### What you should do
For this exercise, write out each entry below exactly, omitting the images.

### Data provided
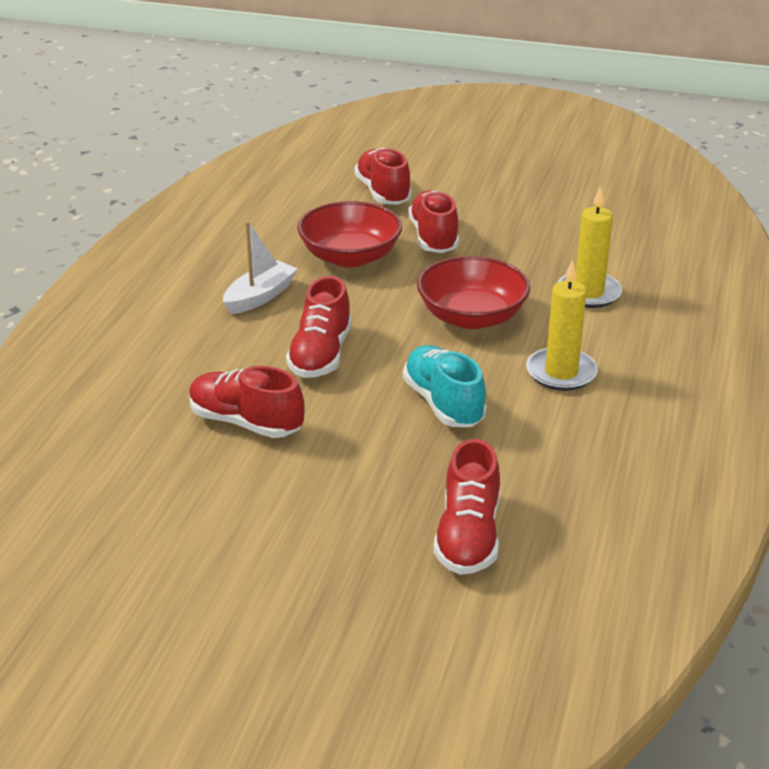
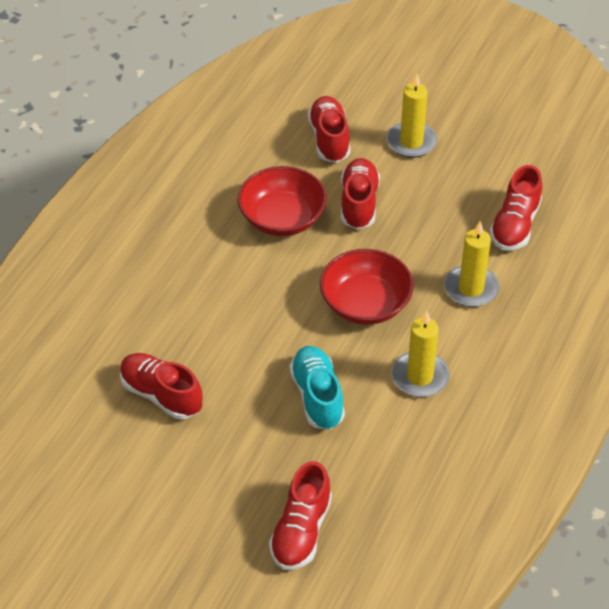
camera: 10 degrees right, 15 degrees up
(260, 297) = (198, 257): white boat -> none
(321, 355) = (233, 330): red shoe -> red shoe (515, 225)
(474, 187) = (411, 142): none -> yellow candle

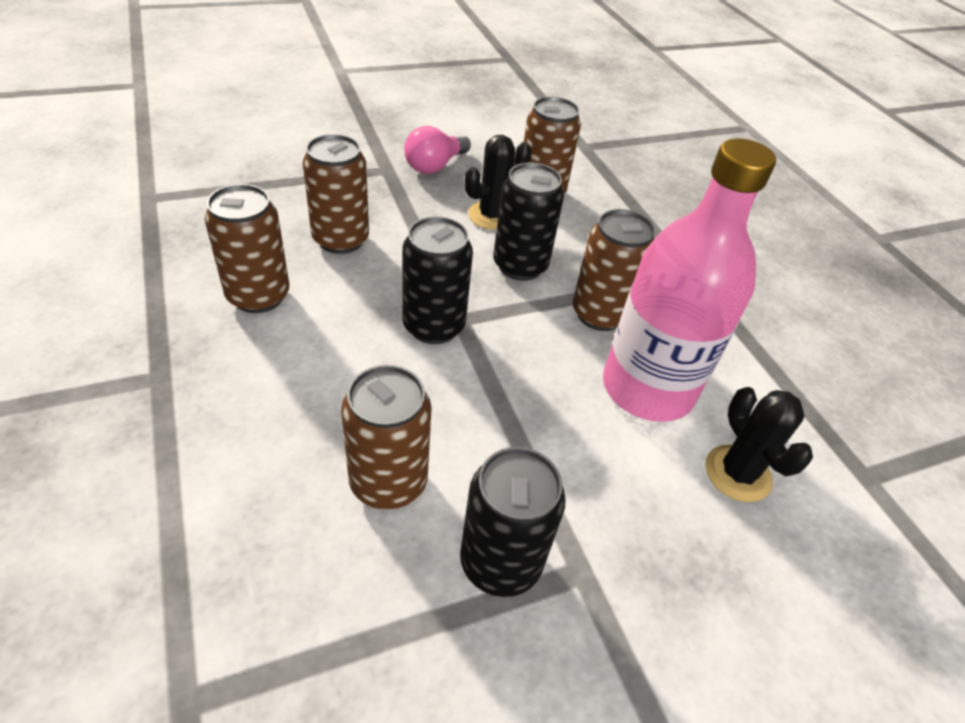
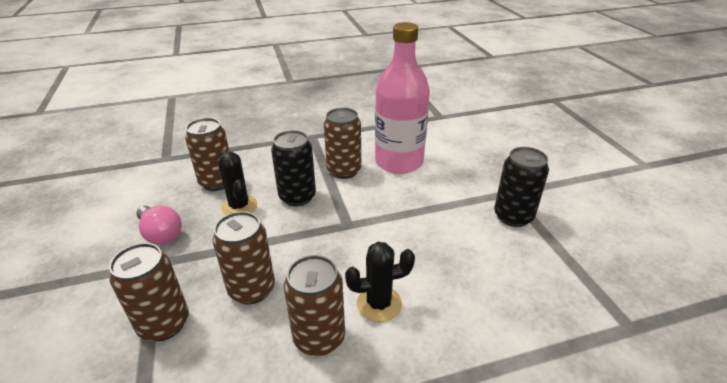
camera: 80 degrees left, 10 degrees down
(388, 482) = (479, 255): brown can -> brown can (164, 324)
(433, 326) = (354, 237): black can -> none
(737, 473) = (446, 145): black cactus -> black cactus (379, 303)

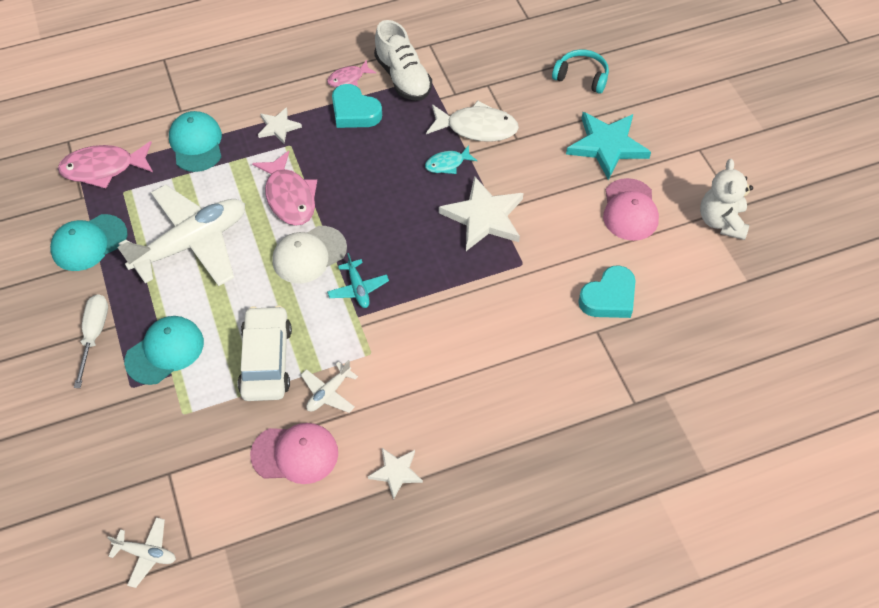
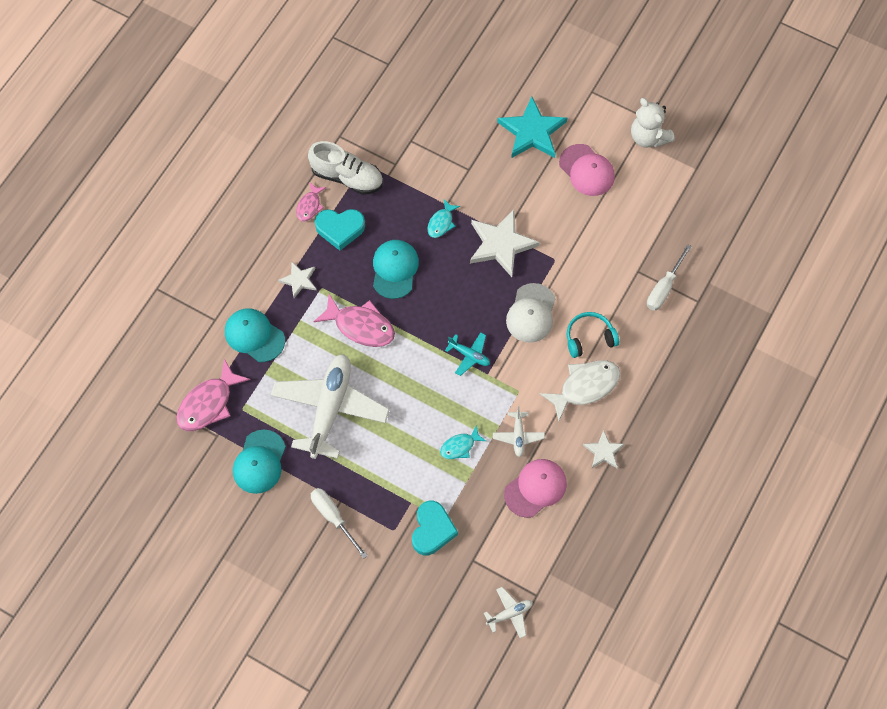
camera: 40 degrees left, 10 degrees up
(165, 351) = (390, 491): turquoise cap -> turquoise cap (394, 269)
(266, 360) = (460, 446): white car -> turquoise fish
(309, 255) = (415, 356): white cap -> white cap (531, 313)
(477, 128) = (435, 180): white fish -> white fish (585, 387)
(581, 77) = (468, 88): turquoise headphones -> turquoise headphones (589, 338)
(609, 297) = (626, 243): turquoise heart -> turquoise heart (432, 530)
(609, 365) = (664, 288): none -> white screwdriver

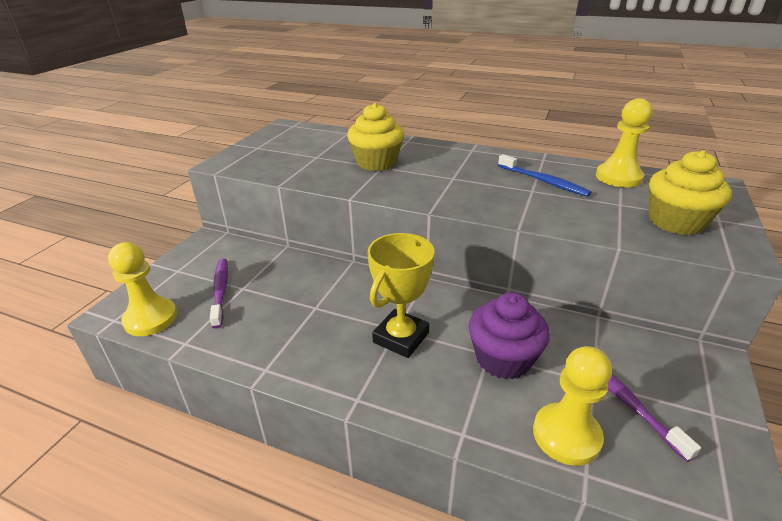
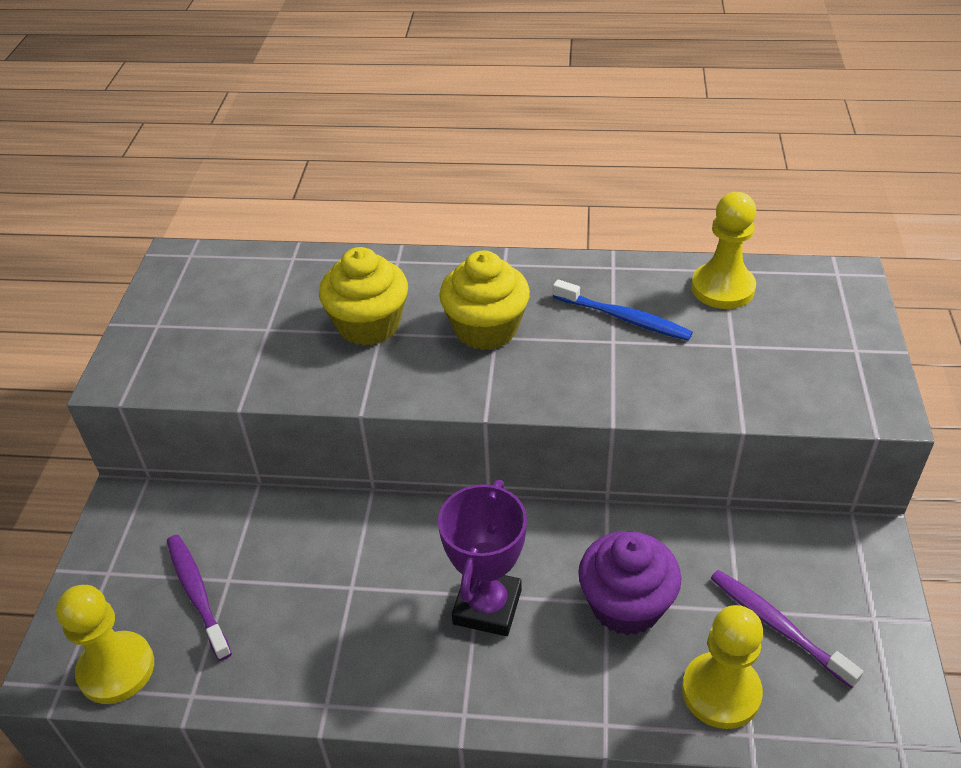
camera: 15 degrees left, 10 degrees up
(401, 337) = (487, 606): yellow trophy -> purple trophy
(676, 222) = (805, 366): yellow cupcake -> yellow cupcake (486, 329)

### Expected answer
camera: 10 degrees right, 15 degrees up
(260, 297) = (198, 257): white boat -> none
(321, 355) = (233, 330): red shoe -> red shoe (515, 225)
(474, 187) = (411, 142): none -> yellow candle

camera: 80 degrees left, 10 degrees down
(388, 482) = (479, 255): brown can -> brown can (164, 324)
(433, 326) = (354, 237): black can -> none
(737, 473) = (446, 145): black cactus -> black cactus (379, 303)

camera: 40 degrees left, 10 degrees up
(165, 351) = (390, 491): turquoise cap -> turquoise cap (394, 269)
(266, 360) = (460, 446): white car -> turquoise fish
(309, 255) = (415, 356): white cap -> white cap (531, 313)
(477, 128) = (435, 180): white fish -> white fish (585, 387)
(581, 77) = (468, 88): turquoise headphones -> turquoise headphones (589, 338)
(609, 297) = (626, 243): turquoise heart -> turquoise heart (432, 530)
(609, 365) = (664, 288): none -> white screwdriver

camera: 15 degrees left, 10 degrees up
(401, 337) = (487, 606): yellow trophy -> purple trophy
(676, 222) = (805, 366): yellow cupcake -> yellow cupcake (486, 329)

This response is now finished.